Below is a block of entries; repeat exactly the lines starting at the line that contains "lime brick F16:F17" and ending at the line that contains "yellow brick G16:G17", both included.

Input material —
- - - - - - -

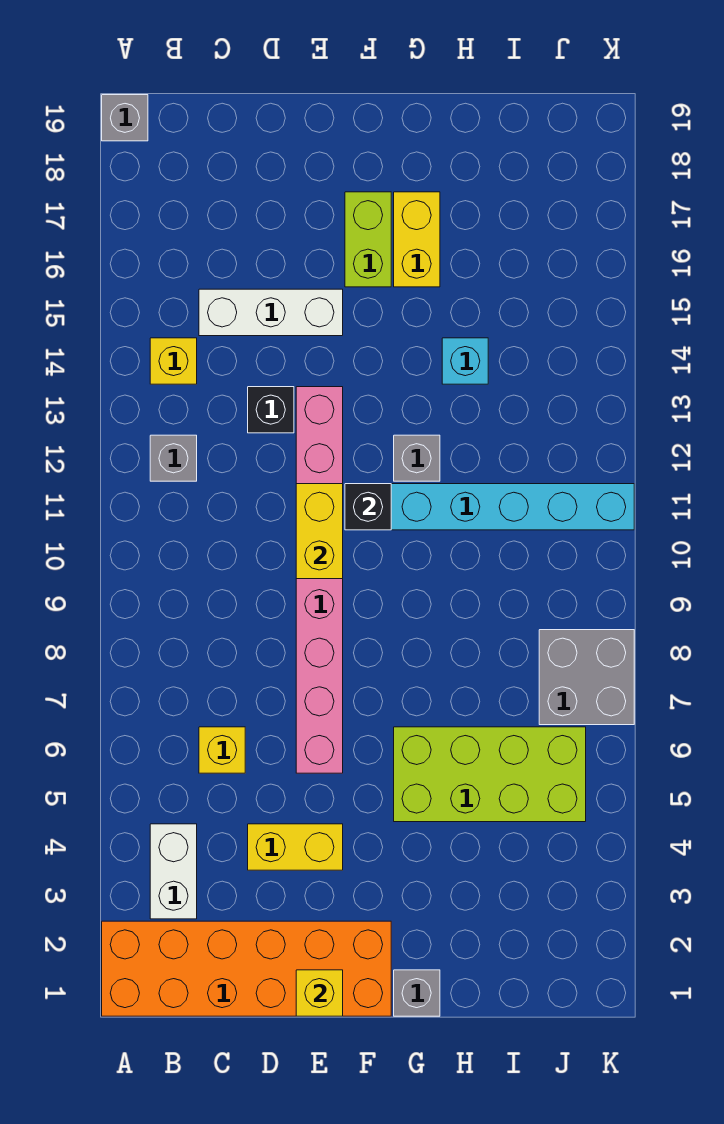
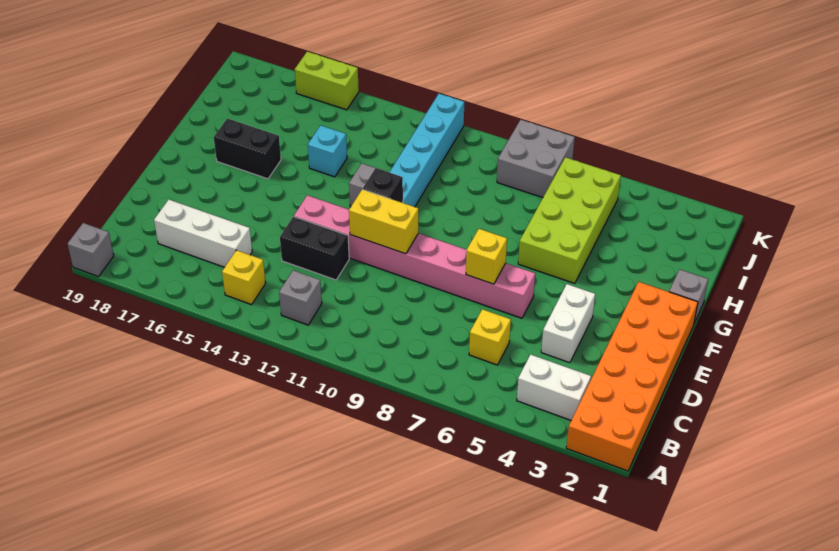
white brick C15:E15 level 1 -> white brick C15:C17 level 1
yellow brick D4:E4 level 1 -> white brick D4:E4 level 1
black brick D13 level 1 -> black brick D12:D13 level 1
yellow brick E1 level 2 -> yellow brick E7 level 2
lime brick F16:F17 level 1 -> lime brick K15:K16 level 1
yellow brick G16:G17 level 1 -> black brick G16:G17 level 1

- - - - - - -

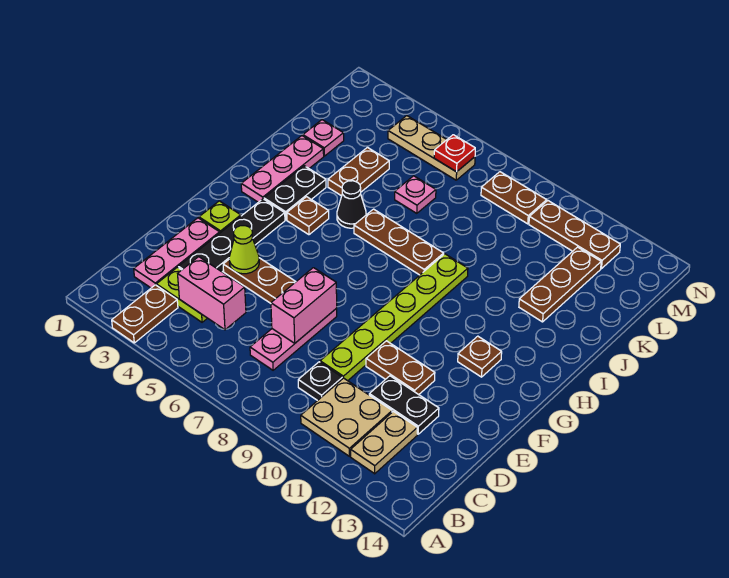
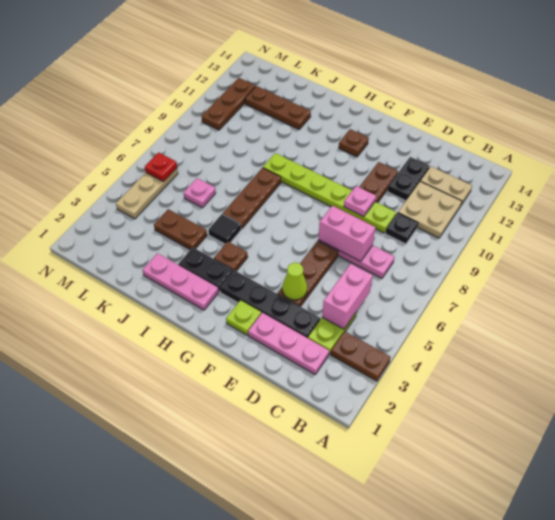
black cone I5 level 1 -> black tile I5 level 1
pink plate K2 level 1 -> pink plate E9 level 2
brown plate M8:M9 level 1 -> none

- - - - - - -

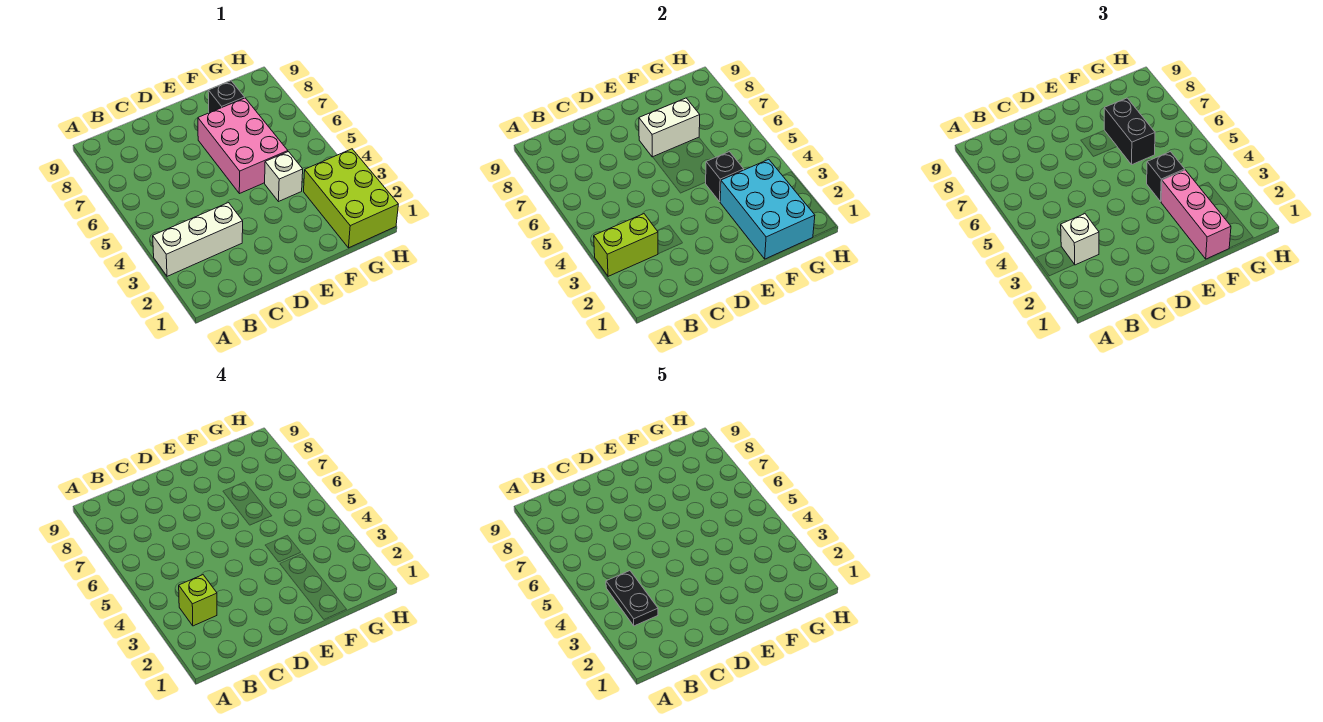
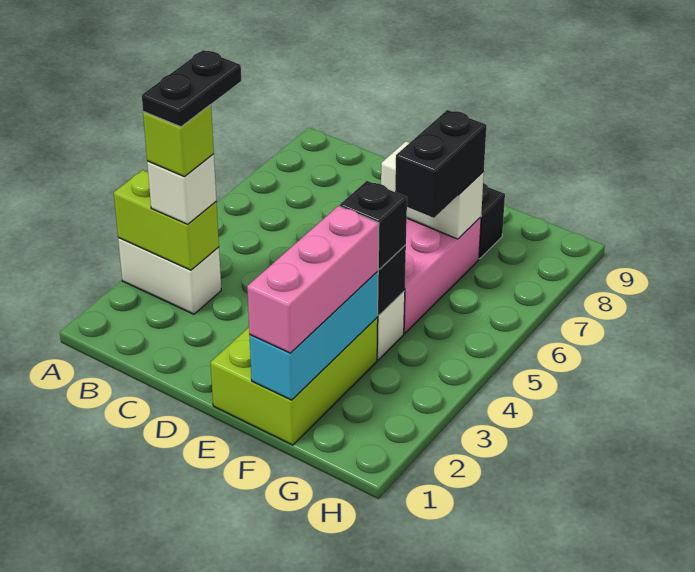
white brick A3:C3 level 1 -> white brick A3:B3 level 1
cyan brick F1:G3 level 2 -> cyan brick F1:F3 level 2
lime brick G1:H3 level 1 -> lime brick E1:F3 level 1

- - - - - - -

Solution for this problem —
lime brick F16:F17 level 1 -> lime brick K15:K16 level 1
yellow brick G16:G17 level 1 -> black brick G16:G17 level 1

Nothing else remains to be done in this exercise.